What to work on: Exactly as given, output all the records that follow.

##### Extracted records #####

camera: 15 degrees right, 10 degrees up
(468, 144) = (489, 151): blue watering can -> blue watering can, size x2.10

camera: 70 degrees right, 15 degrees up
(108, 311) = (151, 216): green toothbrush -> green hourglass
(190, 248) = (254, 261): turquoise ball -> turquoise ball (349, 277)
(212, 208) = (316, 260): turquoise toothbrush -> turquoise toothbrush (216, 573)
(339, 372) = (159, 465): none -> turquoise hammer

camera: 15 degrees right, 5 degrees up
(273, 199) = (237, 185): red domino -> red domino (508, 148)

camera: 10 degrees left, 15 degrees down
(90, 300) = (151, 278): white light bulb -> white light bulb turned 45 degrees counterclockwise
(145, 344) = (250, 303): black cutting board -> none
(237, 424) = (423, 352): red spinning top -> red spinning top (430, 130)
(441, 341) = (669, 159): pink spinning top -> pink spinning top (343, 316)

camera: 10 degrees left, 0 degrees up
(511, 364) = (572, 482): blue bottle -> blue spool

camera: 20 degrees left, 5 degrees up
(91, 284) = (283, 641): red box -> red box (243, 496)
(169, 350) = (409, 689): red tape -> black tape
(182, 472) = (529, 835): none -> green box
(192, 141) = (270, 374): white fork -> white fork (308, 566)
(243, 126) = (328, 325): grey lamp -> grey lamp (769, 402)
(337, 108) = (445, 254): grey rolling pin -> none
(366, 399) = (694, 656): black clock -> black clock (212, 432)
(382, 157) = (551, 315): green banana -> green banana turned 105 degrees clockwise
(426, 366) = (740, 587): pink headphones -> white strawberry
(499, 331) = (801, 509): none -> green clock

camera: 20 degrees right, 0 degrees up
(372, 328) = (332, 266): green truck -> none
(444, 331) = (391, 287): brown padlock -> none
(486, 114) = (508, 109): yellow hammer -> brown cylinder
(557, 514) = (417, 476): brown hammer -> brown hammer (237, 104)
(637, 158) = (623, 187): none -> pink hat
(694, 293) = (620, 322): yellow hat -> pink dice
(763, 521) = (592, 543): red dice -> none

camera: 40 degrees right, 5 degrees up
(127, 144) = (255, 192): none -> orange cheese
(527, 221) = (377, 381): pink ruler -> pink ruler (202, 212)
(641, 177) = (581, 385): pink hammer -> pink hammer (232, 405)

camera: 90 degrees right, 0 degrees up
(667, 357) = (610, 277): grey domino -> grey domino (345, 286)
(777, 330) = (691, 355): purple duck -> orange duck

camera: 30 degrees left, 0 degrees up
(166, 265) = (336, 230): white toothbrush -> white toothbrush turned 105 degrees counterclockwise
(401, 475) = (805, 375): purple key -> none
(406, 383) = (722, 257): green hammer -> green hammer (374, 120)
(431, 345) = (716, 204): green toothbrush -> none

#####

Task result:
camera: 15 degrees right, 10 degrees up
(468, 144) = (489, 151): blue watering can -> blue watering can, size x2.10

camera: 70 degrees right, 15 degrees up
(108, 311) = (151, 216): green toothbrush -> green hourglass
(190, 248) = (254, 261): turquoise ball -> turquoise ball (349, 277)
(212, 208) = (316, 260): turquoise toothbrush -> turquoise toothbrush (216, 573)
(339, 372) = (159, 465): none -> turquoise hammer

camera: 15 degrees right, 5 degrees up
(273, 199) = (237, 185): red domino -> red domino (508, 148)

camera: 10 degrees left, 15 degrees down
(90, 300) = (151, 278): white light bulb -> white light bulb turned 45 degrees counterclockwise
(145, 344) = (250, 303): black cutting board -> none
(237, 424) = (423, 352): red spinning top -> red spinning top (430, 130)
(441, 341) = (669, 159): pink spinning top -> pink spinning top (343, 316)

camera: 10 degrees left, 0 degrees up
(511, 364) = (572, 482): blue bottle -> blue spool

camera: 20 degrees left, 5 degrees up
(91, 284) = (283, 641): red box -> red box (243, 496)
(169, 350) = (409, 689): red tape -> black tape
(182, 472) = (529, 835): none -> green box
(192, 141) = (270, 374): white fork -> white fork (308, 566)
(243, 126) = (328, 325): grey lamp -> grey lamp (769, 402)
(337, 108) = (445, 254): grey rolling pin -> none
(366, 399) = (694, 656): black clock -> black clock (212, 432)
(382, 157) = (551, 315): green banana -> green banana turned 105 degrees clockwise
(426, 366) = (740, 587): pink headphones -> white strawberry
(499, 331) = (801, 509): none -> green clock

camera: 20 degrees right, 0 degrees up
(372, 328) = (332, 266): green truck -> none
(444, 331) = (391, 287): brown padlock -> none
(486, 114) = (508, 109): yellow hammer -> brown cylinder
(557, 514) = (417, 476): brown hammer -> brown hammer (237, 104)
(637, 158) = (623, 187): none -> pink hat
(694, 293) = (620, 322): yellow hat -> pink dice
(763, 521) = (592, 543): red dice -> none

camera: 40 degrees right, 5 degrees up
(127, 144) = (255, 192): none -> orange cheese
(527, 221) = (377, 381): pink ruler -> pink ruler (202, 212)
(641, 177) = (581, 385): pink hammer -> pink hammer (232, 405)

camera: 90 degrees right, 0 degrees up
(667, 357) = (610, 277): grey domino -> grey domino (345, 286)
(777, 330) = (691, 355): purple duck -> orange duck

camera: 30 degrees left, 0 degrees up
(166, 265) = (336, 230): white toothbrush -> white toothbrush turned 105 degrees counterclockwise
(401, 475) = (805, 375): purple key -> none
(406, 383) = (722, 257): green hammer -> green hammer (374, 120)
(431, 345) = (716, 204): green toothbrush -> none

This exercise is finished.